BEGIN

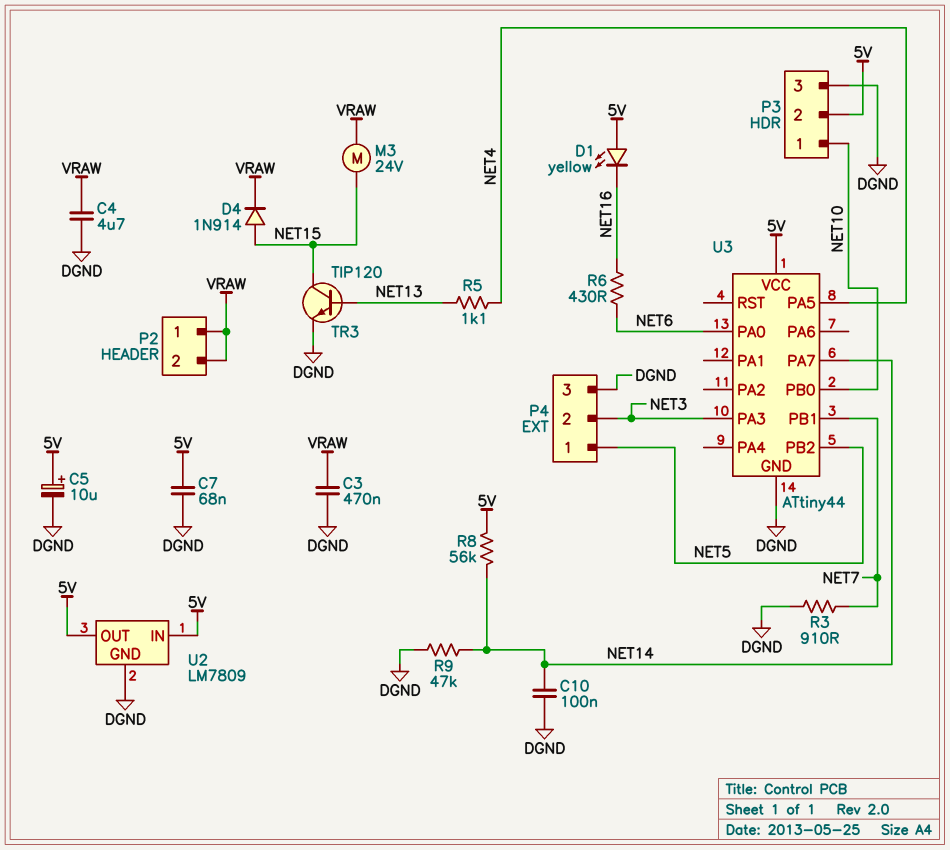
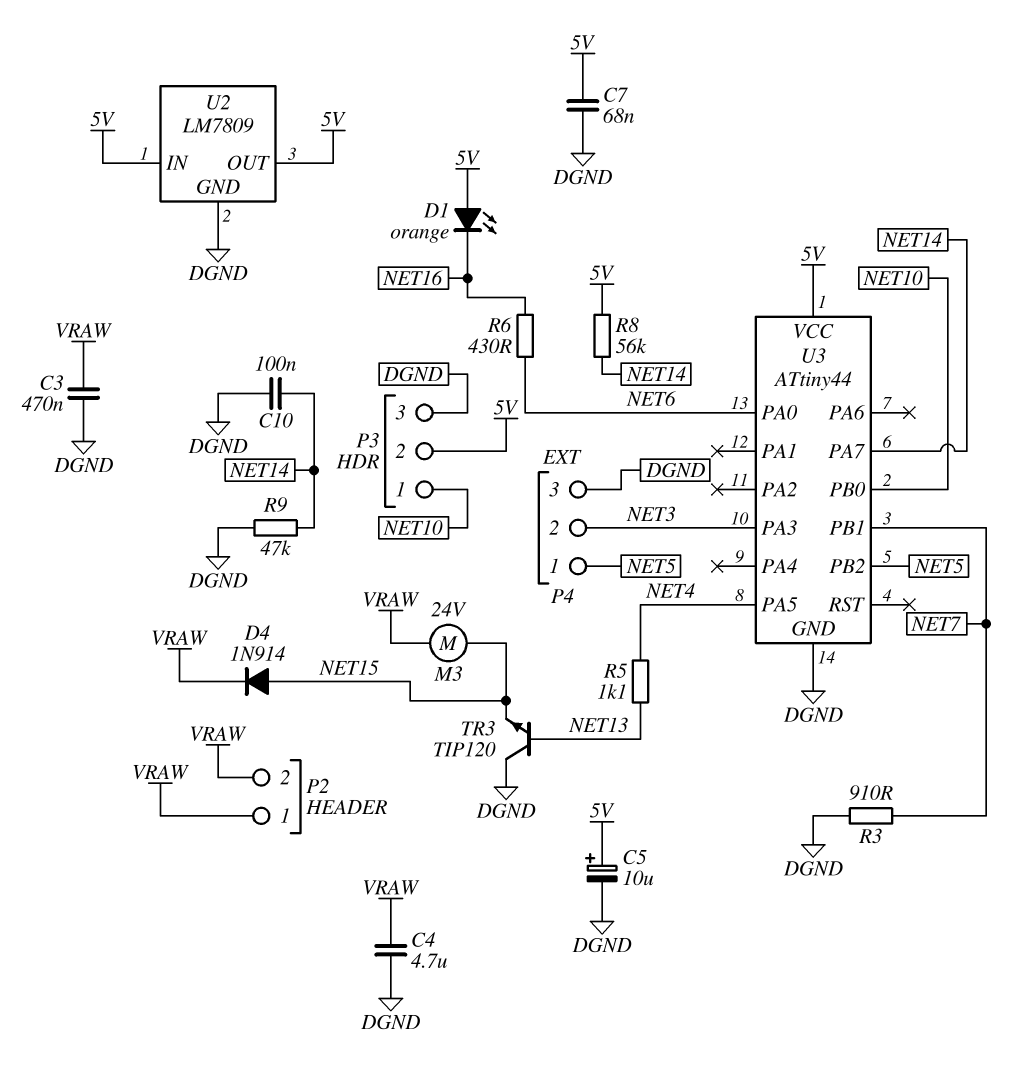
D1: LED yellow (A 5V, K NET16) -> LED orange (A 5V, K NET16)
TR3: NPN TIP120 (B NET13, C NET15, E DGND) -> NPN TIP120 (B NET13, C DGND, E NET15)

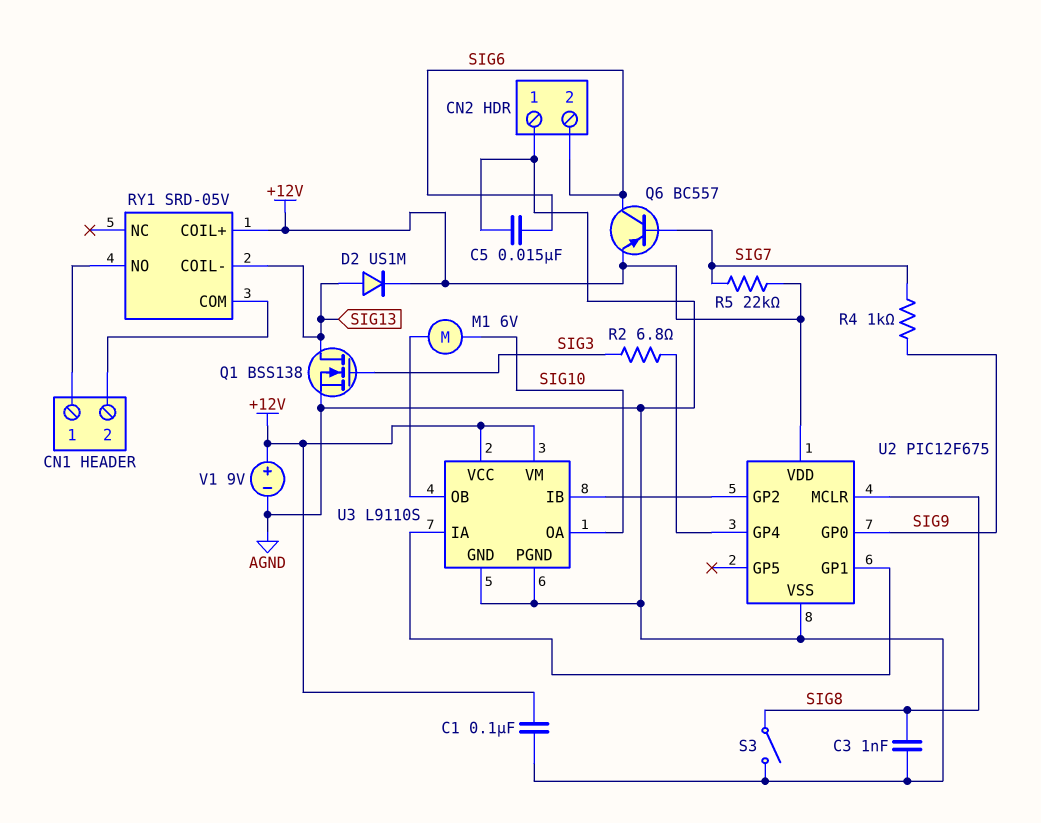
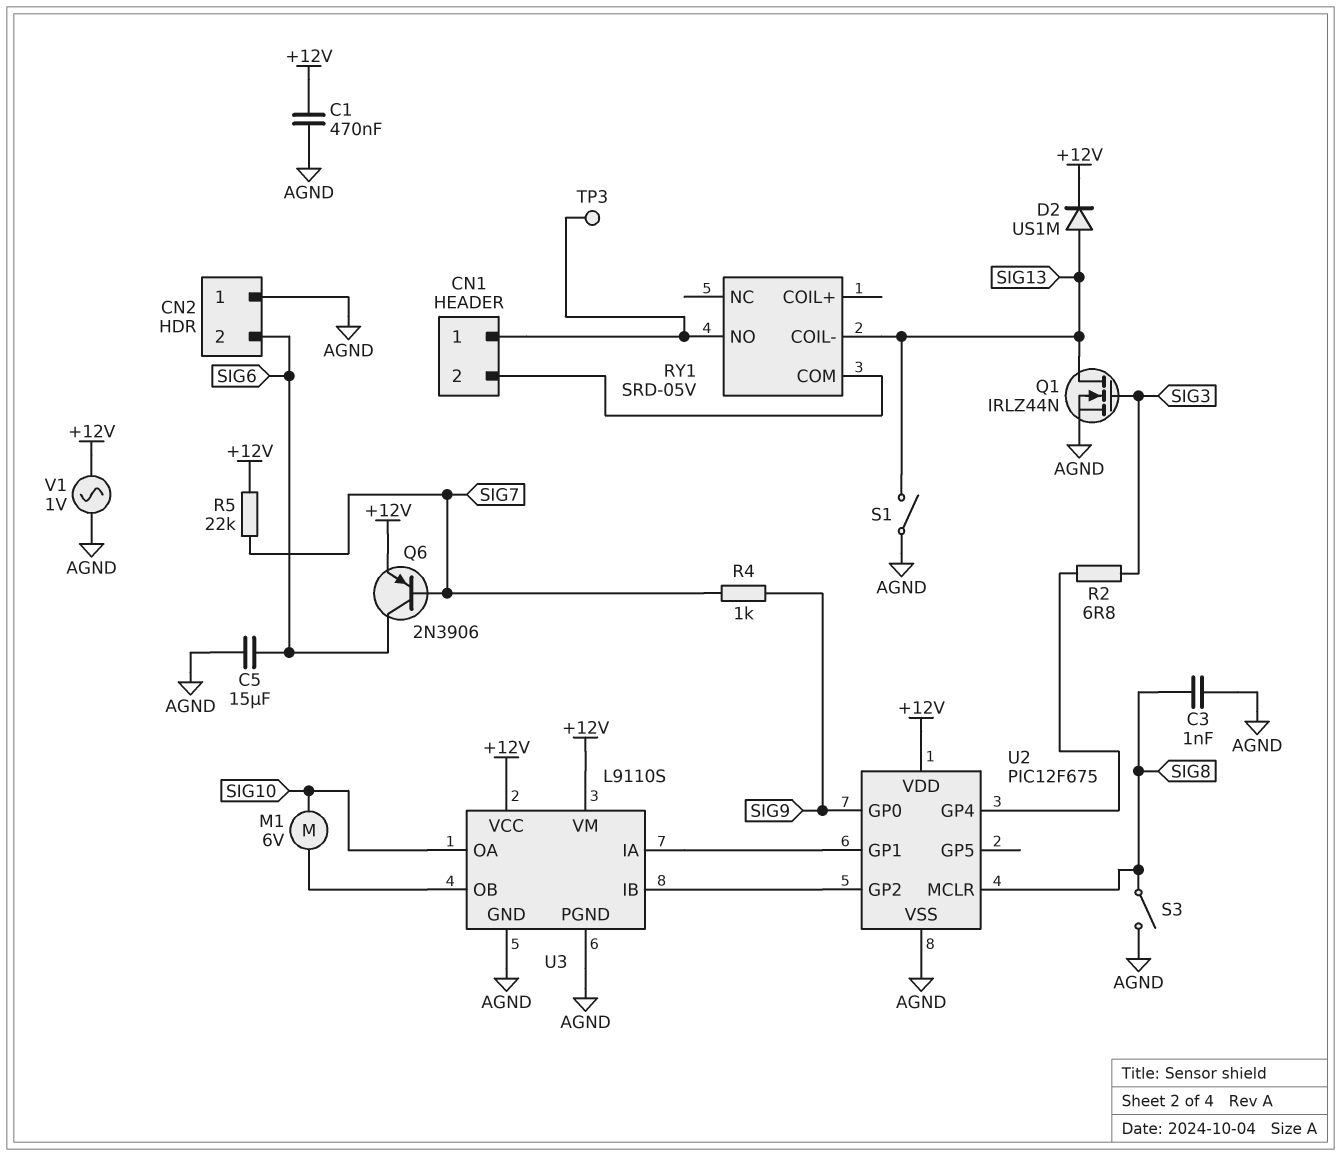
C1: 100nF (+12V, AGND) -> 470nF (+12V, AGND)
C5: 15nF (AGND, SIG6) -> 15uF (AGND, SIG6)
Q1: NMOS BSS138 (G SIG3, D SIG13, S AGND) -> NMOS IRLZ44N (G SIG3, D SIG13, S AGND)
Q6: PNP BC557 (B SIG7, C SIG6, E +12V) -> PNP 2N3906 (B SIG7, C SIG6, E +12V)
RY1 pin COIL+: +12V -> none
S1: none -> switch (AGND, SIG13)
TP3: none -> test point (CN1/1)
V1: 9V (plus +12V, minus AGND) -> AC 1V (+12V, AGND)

END

Please write out exactly, and only, the lines from the beginning of the entries through the line containing "Q6: PNP BC557", including both and skipping all pictures.

▶ **EXERCISE SOLUTION**
D1: LED yellow (A 5V, K NET16) -> LED orange (A 5V, K NET16)
TR3: NPN TIP120 (B NET13, C NET15, E DGND) -> NPN TIP120 (B NET13, C DGND, E NET15)

C1: 100nF (+12V, AGND) -> 470nF (+12V, AGND)
C5: 15nF (AGND, SIG6) -> 15uF (AGND, SIG6)
Q1: NMOS BSS138 (G SIG3, D SIG13, S AGND) -> NMOS IRLZ44N (G SIG3, D SIG13, S AGND)
Q6: PNP BC557 (B SIG7, C SIG6, E +12V) -> PNP 2N3906 (B SIG7, C SIG6, E +12V)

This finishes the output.